__Instructions for the task__. Word for word, restate the listing that follows and leave out the images.
========================
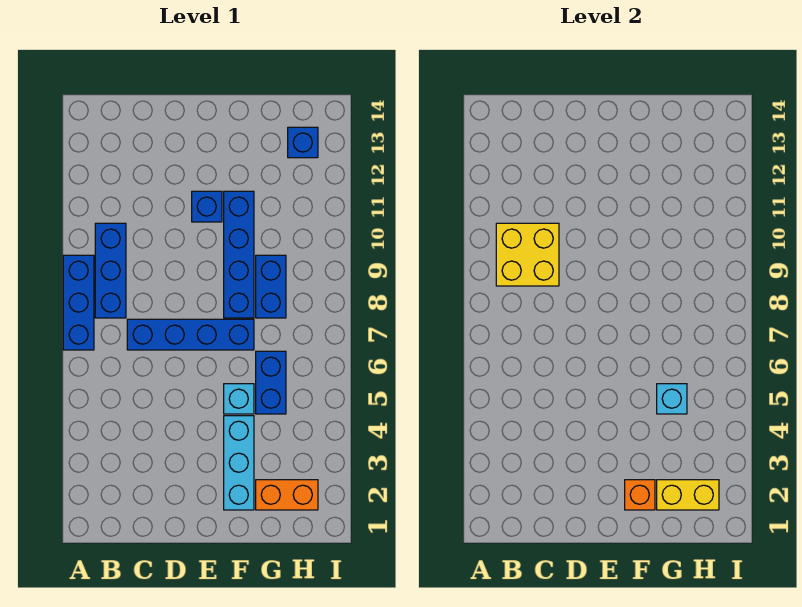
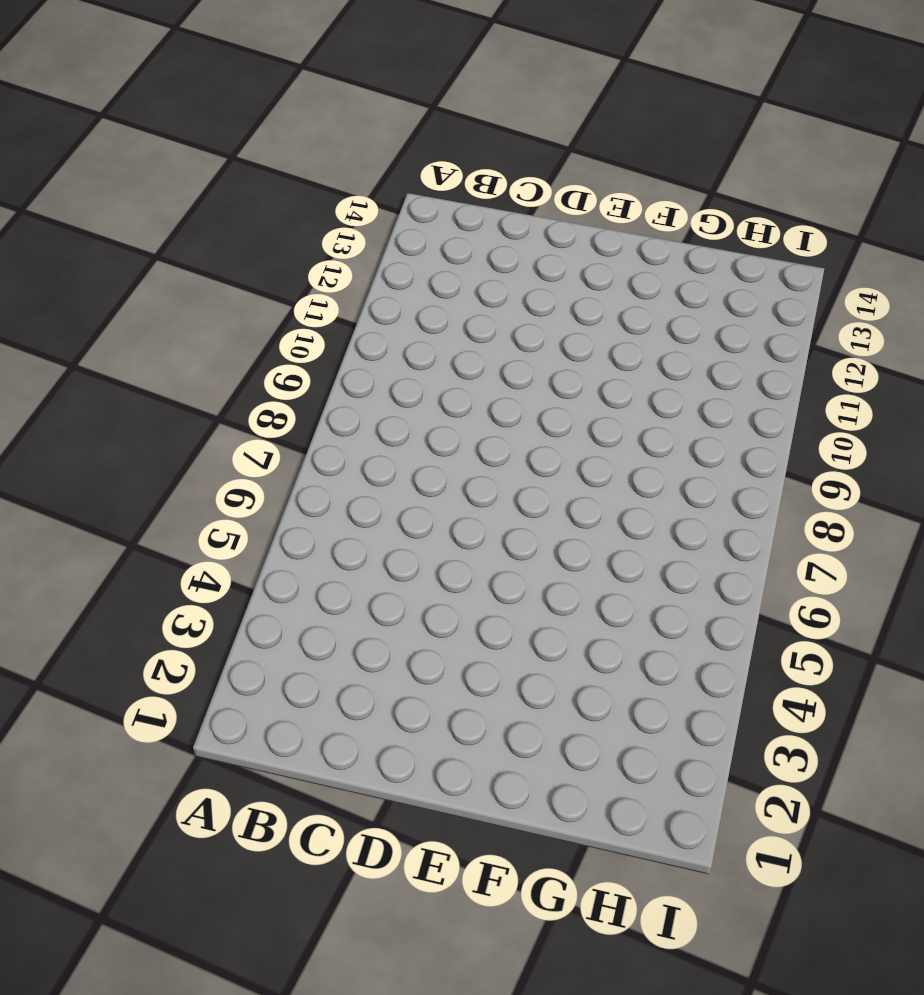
none -> blue brick A7:A9 level 1
none -> blue brick B8:B10 level 1
none -> blue brick C7:F7 level 1

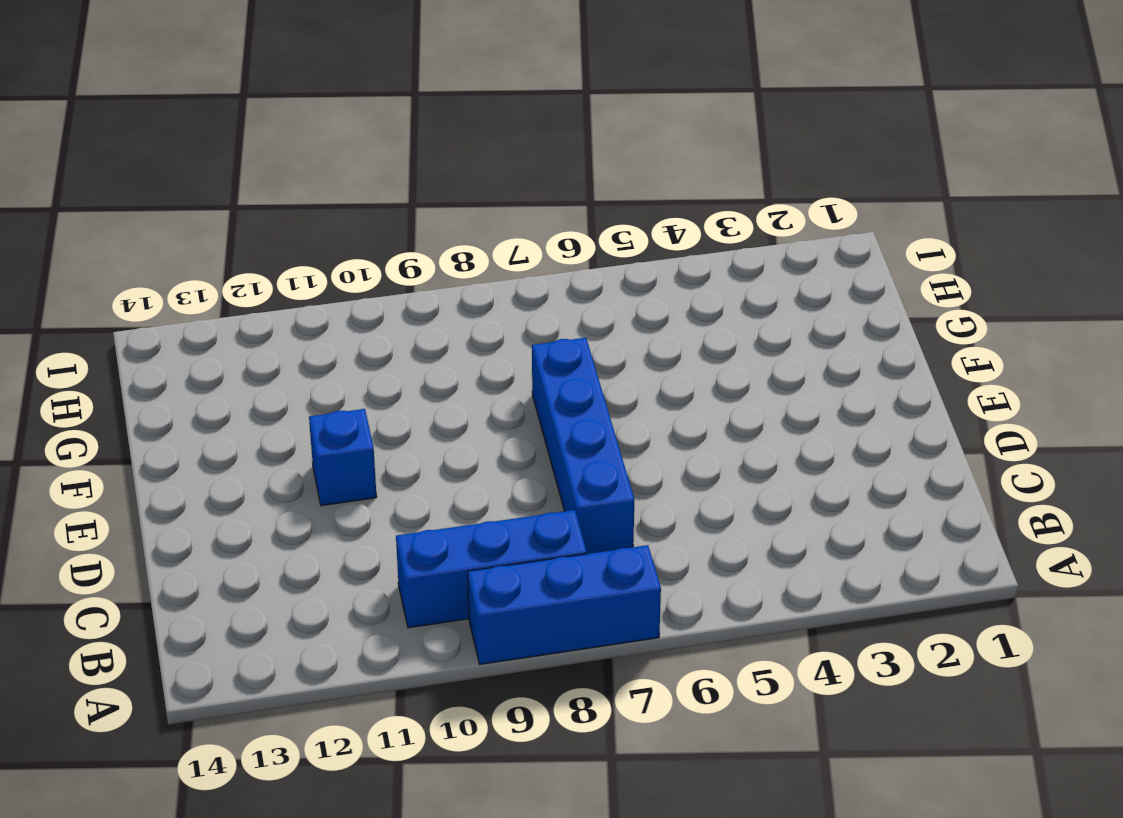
none -> cyan brick F2:F4 level 1
none -> cyan brick F5 level 1
none -> blue brick F8:F11 level 1

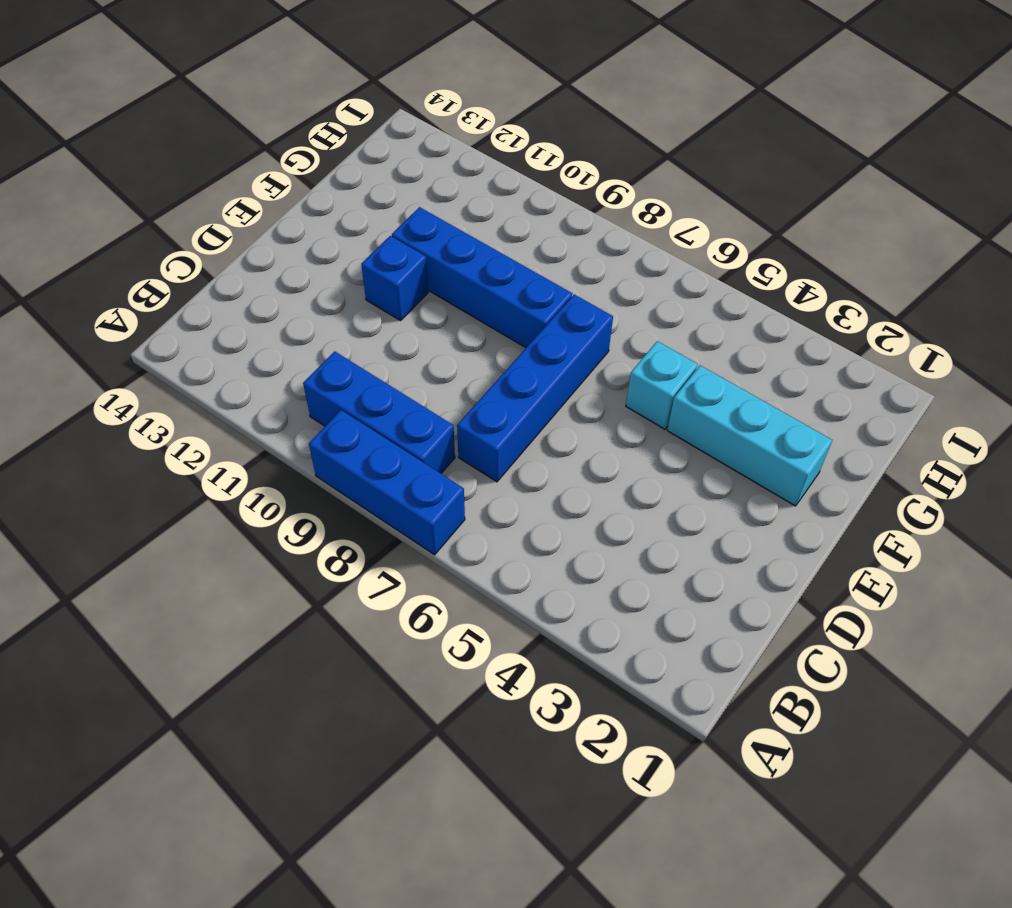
none -> orange brick G2:H2 level 1
none -> blue brick G5:G6 level 1
none -> blue brick G8:G9 level 1

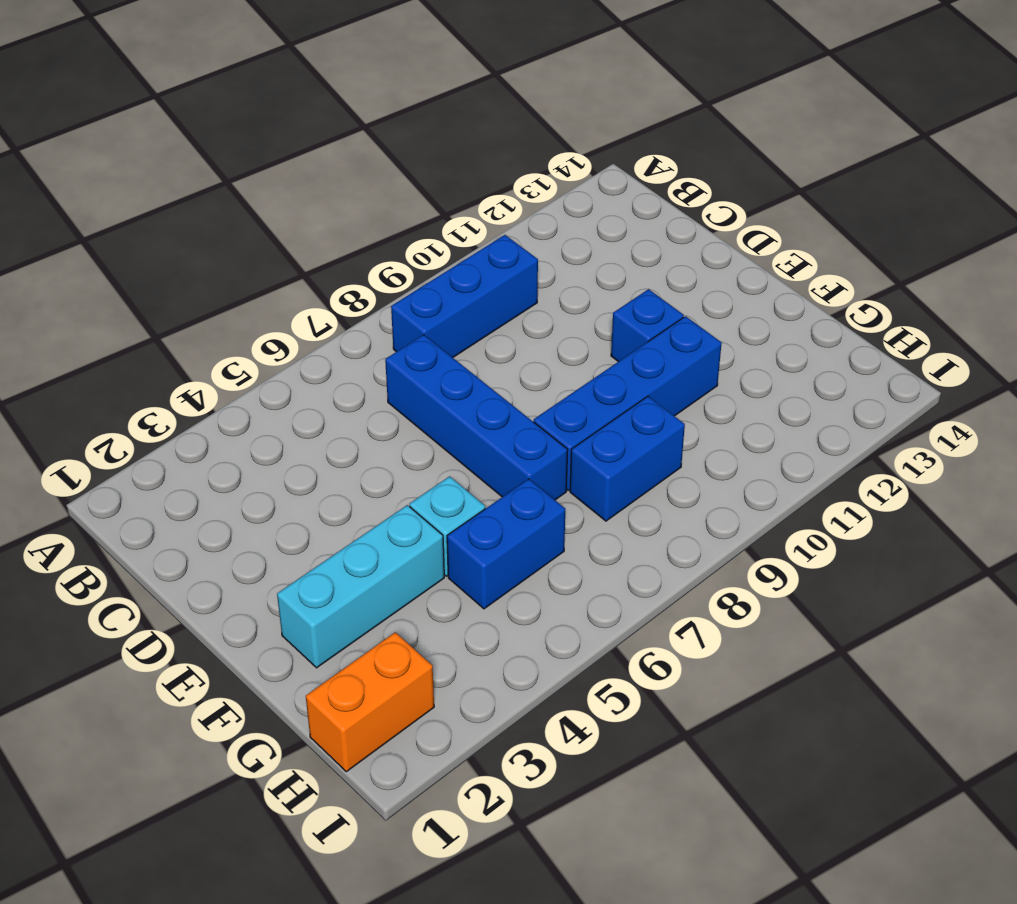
orange brick H1:H2 level 1 -> orange brick G2:H2 level 1
none -> blue brick A7:A9 level 1
none -> blue brick H13 level 1
none -> yellow brick B9:C10 level 2

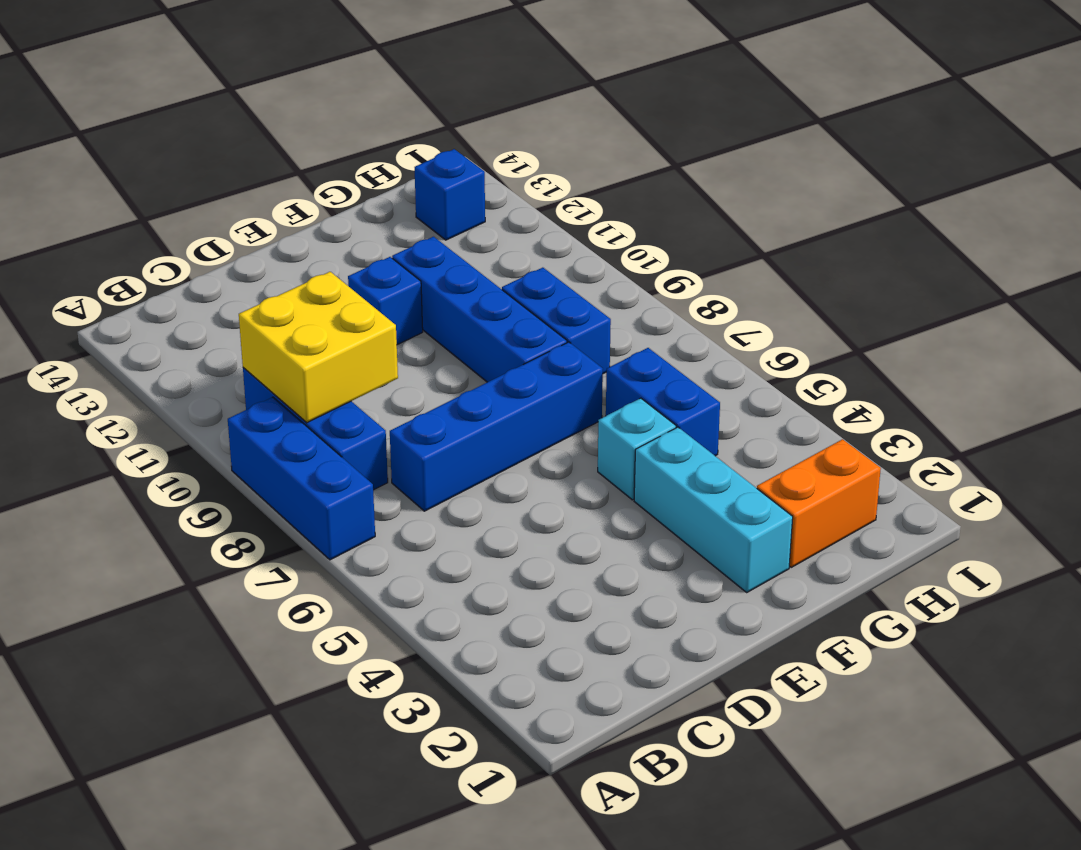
none -> orange brick F2 level 2
none -> yellow brick G2:H2 level 2
none -> cyan brick G5 level 2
========================
__Reply__.
none -> blue brick A7:A9 level 1
none -> blue brick B8:B10 level 1
none -> blue brick C7:F7 level 1

none -> cyan brick F2:F4 level 1
none -> cyan brick F5 level 1
none -> blue brick F8:F11 level 1

none -> orange brick G2:H2 level 1
none -> blue brick G5:G6 level 1
none -> blue brick G8:G9 level 1

orange brick H1:H2 level 1 -> orange brick G2:H2 level 1
none -> blue brick A7:A9 level 1
none -> blue brick H13 level 1
none -> yellow brick B9:C10 level 2

none -> orange brick F2 level 2
none -> yellow brick G2:H2 level 2
none -> cyan brick G5 level 2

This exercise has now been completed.